- [Goal of the exercise]:
From the material beneath, pull every line with the word "stacking".

------------------------------

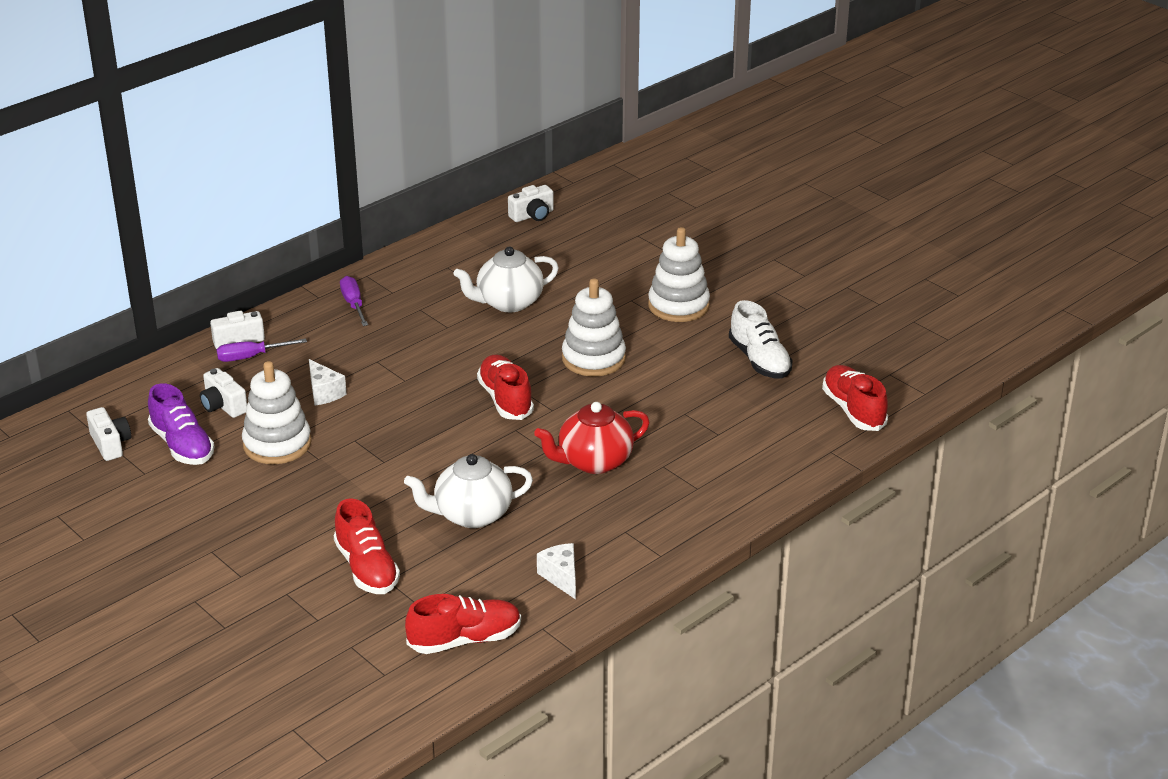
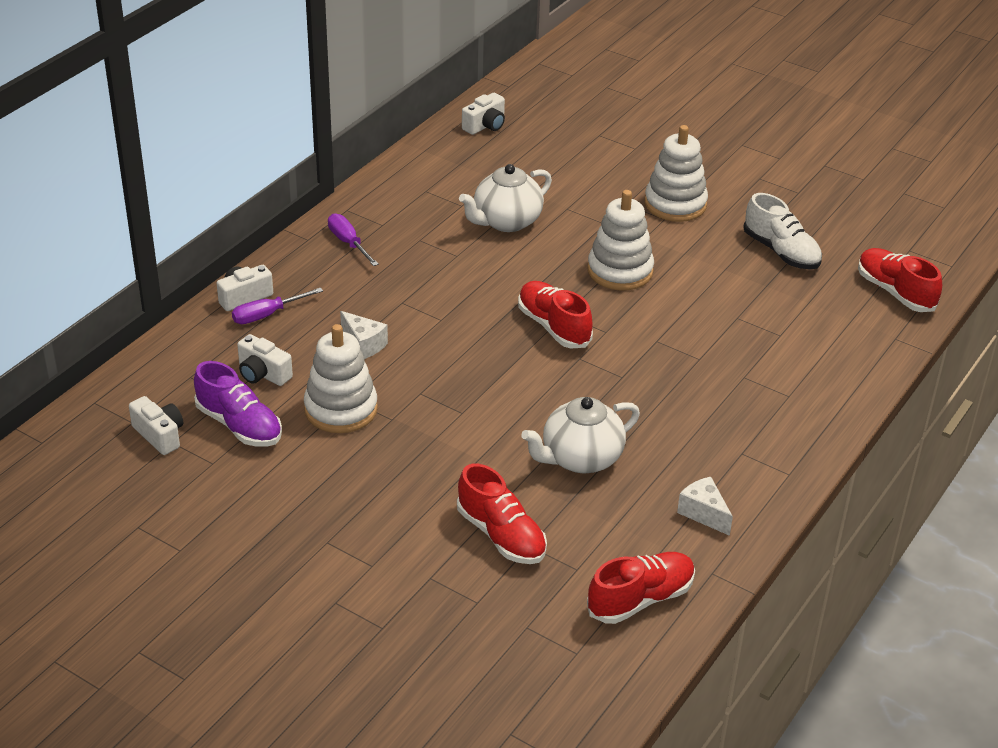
camera: 15 degrees left, 5 degrees up
red teapot [534,402,649,474] -> none

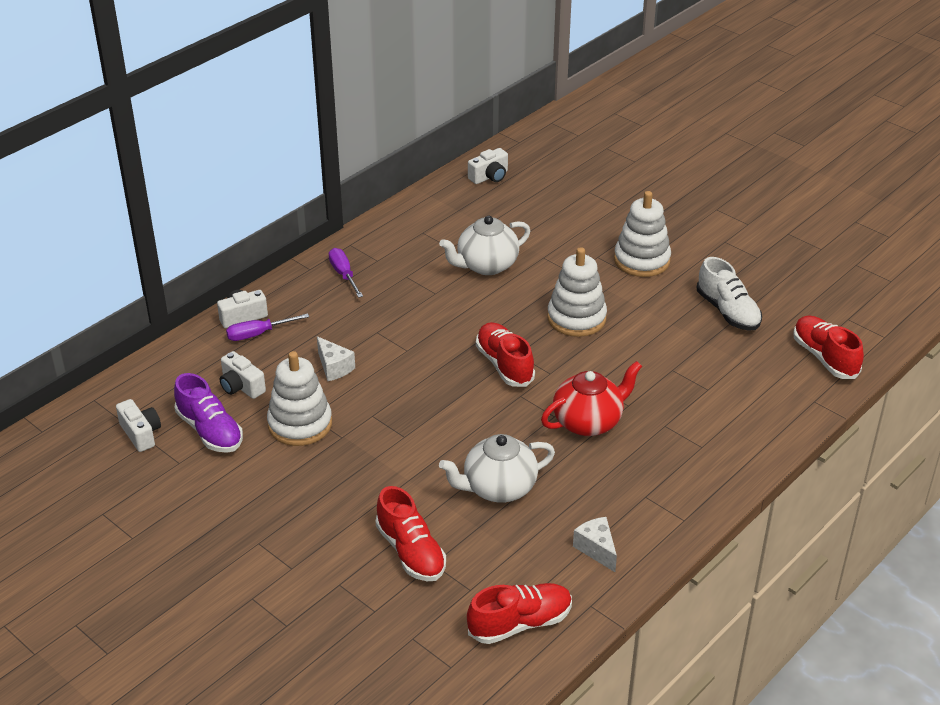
camera: 10 degrees right, 0 degrees up
none -> red teapot [541,361,642,436]

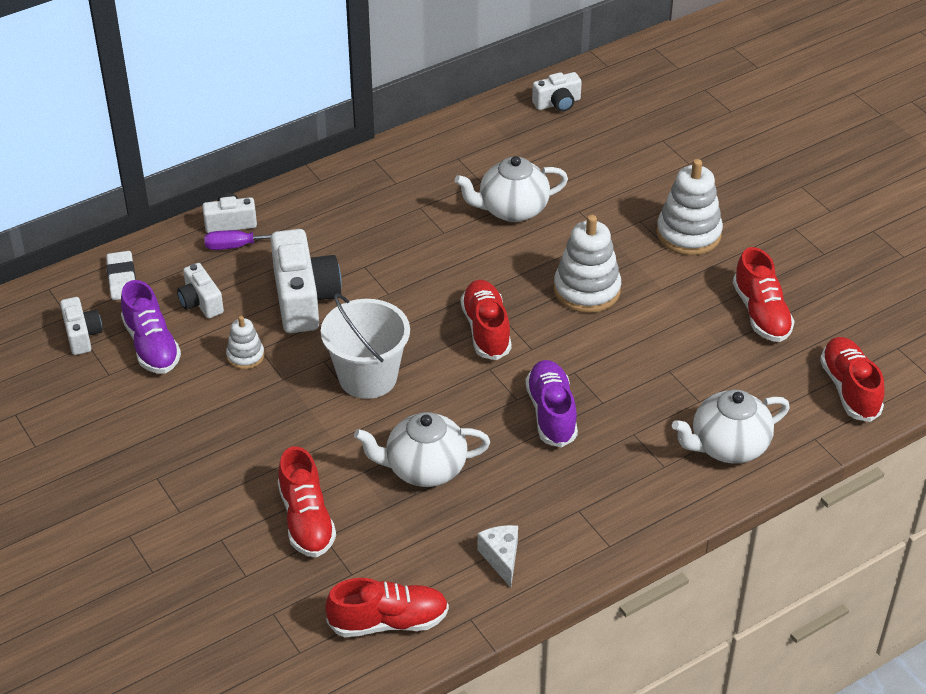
camera: 15 degrees right, 5 degrees up
white stacking toy [267,351,332,446] -> white stacking toy [226,316,264,369], size x0.54
white cheese [317,336,355,381] -> white camera [271,229,342,333]
purple screwdriver [329,248,363,298] -> none
red teapot [541,361,642,436] -> purple shoe [525,360,578,448]
white shoe [697,257,762,330] -> red shoe [733,247,795,342]
none -> white eraser [106,251,136,300]
none -> white bucket [321,293,410,399]
none -> white teapot [672,390,790,464]

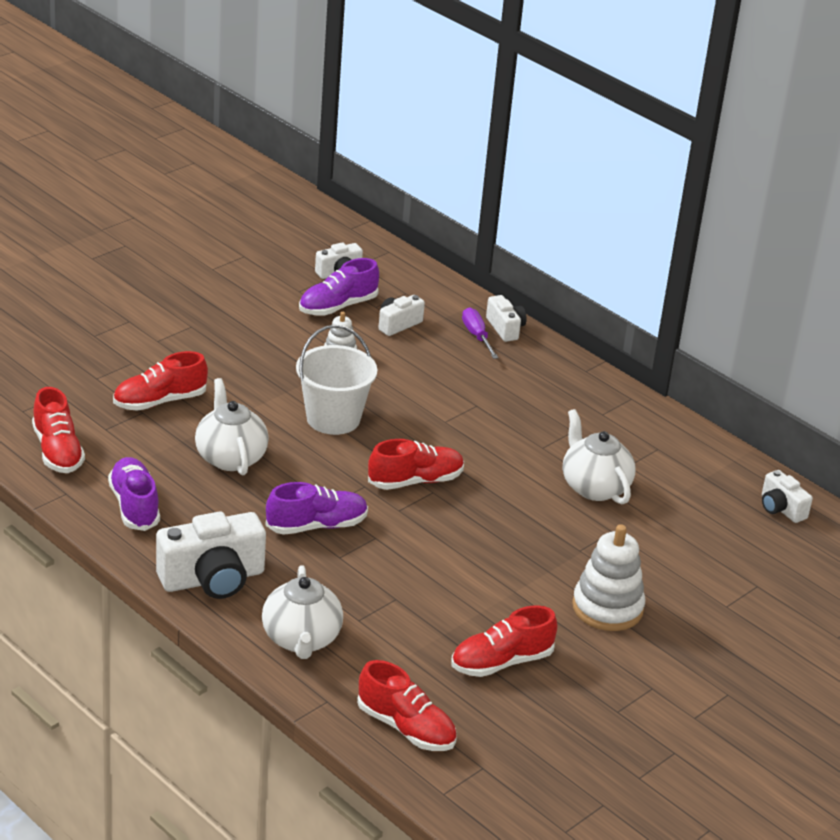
camera: 75 degrees right, 10 degrees down
white eraser [106,251,136,300] -> none
white camera [271,229,342,333] -> white camera moved to [156,512,266,599]
white cheese [478,525,518,588] -> purple shoe [108,457,160,531]
white stacking toy [554,215,621,313] -> none
white teapot [672,390,790,464] -> white teapot turned 150 degrees counterclockwise [262,565,343,659]
red shoe [820,337,885,422] -> red shoe turned 60 degrees clockwise [357,660,457,751]

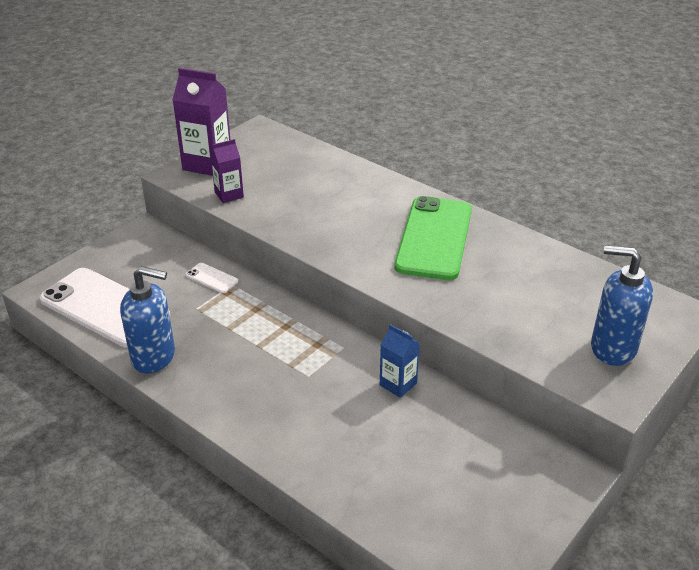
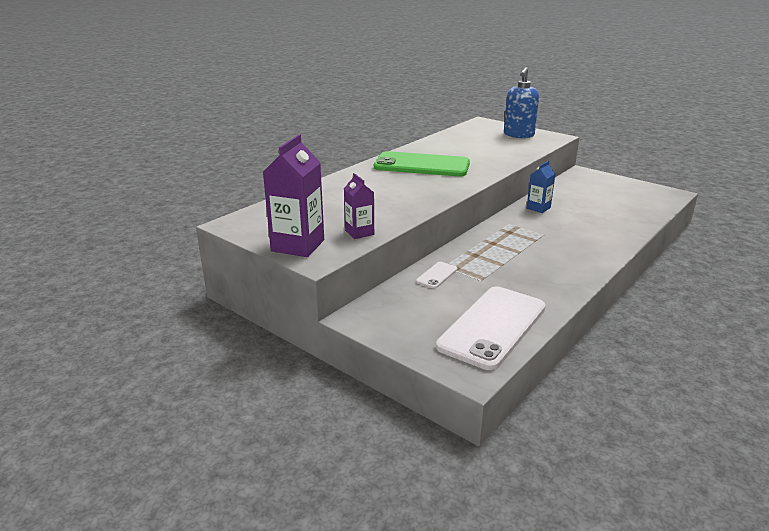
camera: 90 degrees left, 10 degrees down
blue soap dispenser [120,266,175,373] -> none

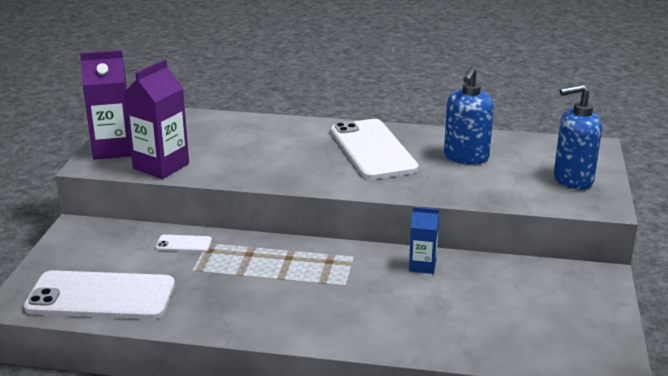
camera: 60 degrees right, 0 degrees up
purple carton [344,173,374,239] -> purple carton [124,59,189,179], size x1.75
green phone [374,151,470,176] -> white phone [331,119,419,180]
none -> blue soap dispenser [444,66,494,165]

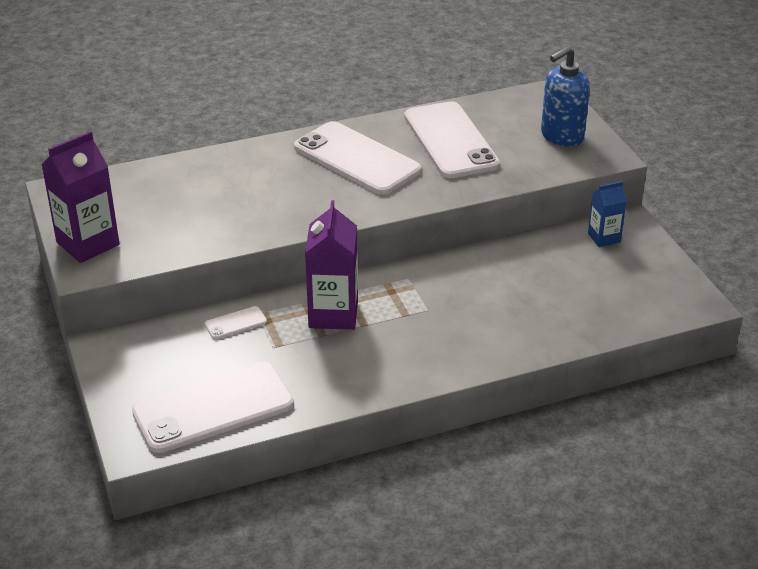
camera: 30 degrees left, 10 degrees up
purple carton [124,59,189,179] -> purple carton moved to [305,200,358,330]
blue carton [409,207,439,274] -> blue carton moved to [588,181,627,247]
blue soap dispenser [444,66,494,165] -> white phone [404,101,500,178]

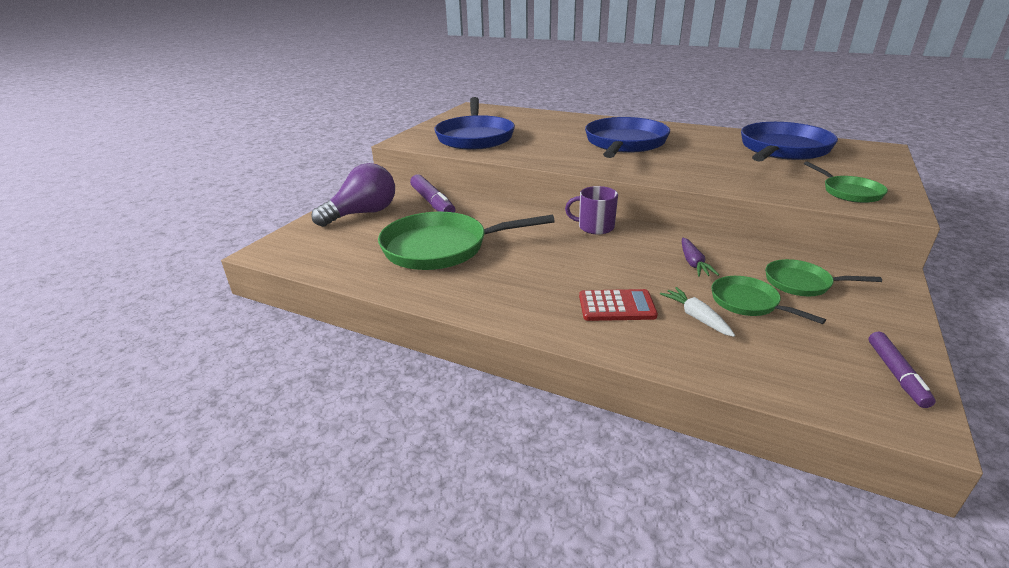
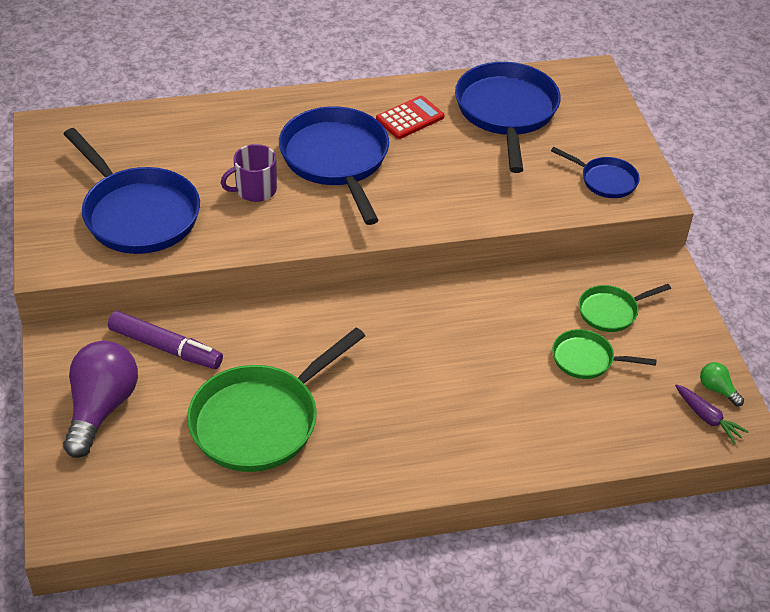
camera: 40 degrees left, 15 degrees up
purple mug [565,186,618,235] -> purple mug moved to [221,144,277,202]
red calculator [579,289,658,321] -> red calculator moved to [376,96,445,139]
white carrot [660,287,735,337] -> none
purple carrot [682,238,719,277] -> purple carrot moved to [675,384,749,444]
green pan [804,161,888,203] -> blue pan [551,147,640,198]
purple marker [868,332,936,408] -> green light bulb [700,362,744,406]

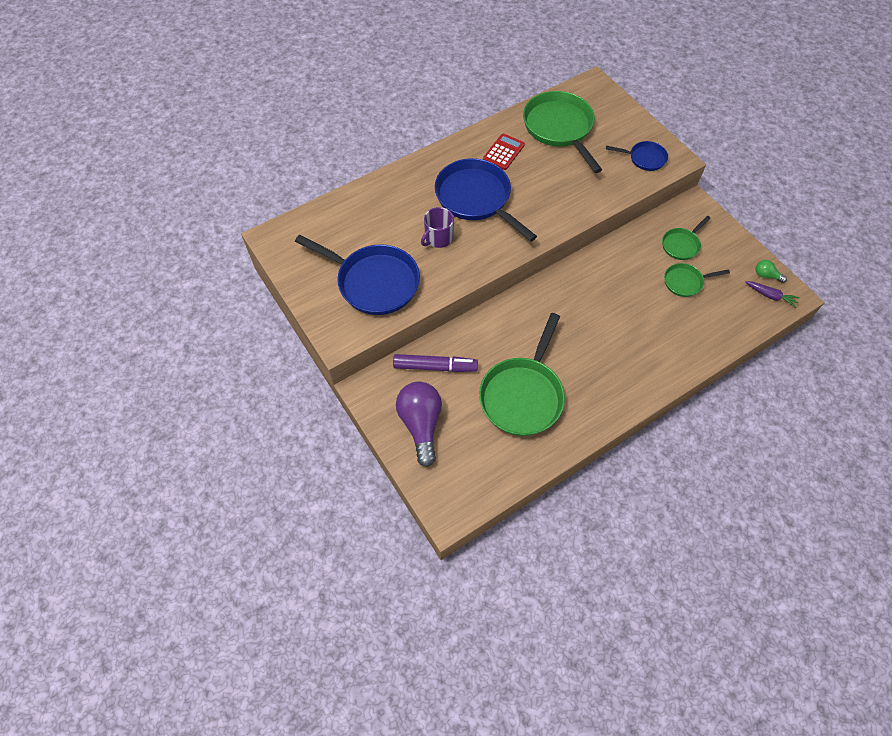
camera: 20 degrees left, 15 degrees up
blue pan [455,62,561,173] -> green pan [523,91,602,173]

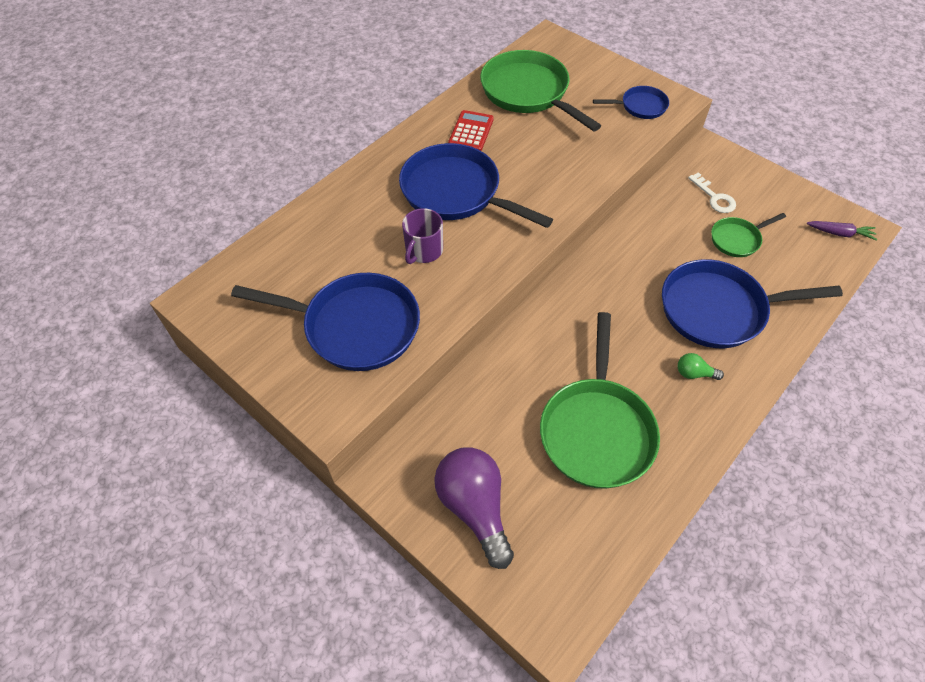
camera: 15 degrees left, 5 degrees down
purple marker [393,354,478,372] -> none
green pan [662,216,711,260] -> white key [688,172,736,213]
green light bulb [756,260,787,283] -> green light bulb moved to [678,353,724,380]
none -> blue pan [662,259,843,348]

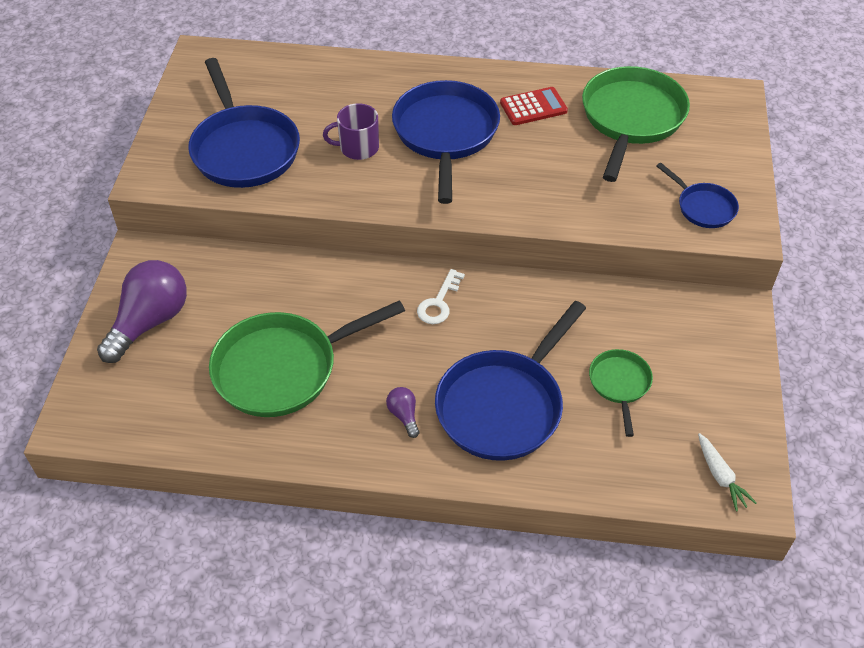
camera: 55 degrees right, 5 degrees down
blue pan [662,259,843,348] -> blue pan turned 105 degrees counterclockwise [435,301,586,461]
green light bulb [678,353,724,380] -> purple light bulb [386,387,420,438]
white key [688,172,736,213] -> white key moved to [417,269,465,324]
green pan [711,213,786,257] -> green pan turned 60 degrees clockwise [589,349,653,437]
purple carrot [807,221,877,241] -> white carrot [698,433,757,512]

------------------------------

- [Answer for the task]:
white stacking toy [267,351,332,446] -> white stacking toy [226,316,264,369], size x0.54
white stacking toy [554,215,621,313] -> none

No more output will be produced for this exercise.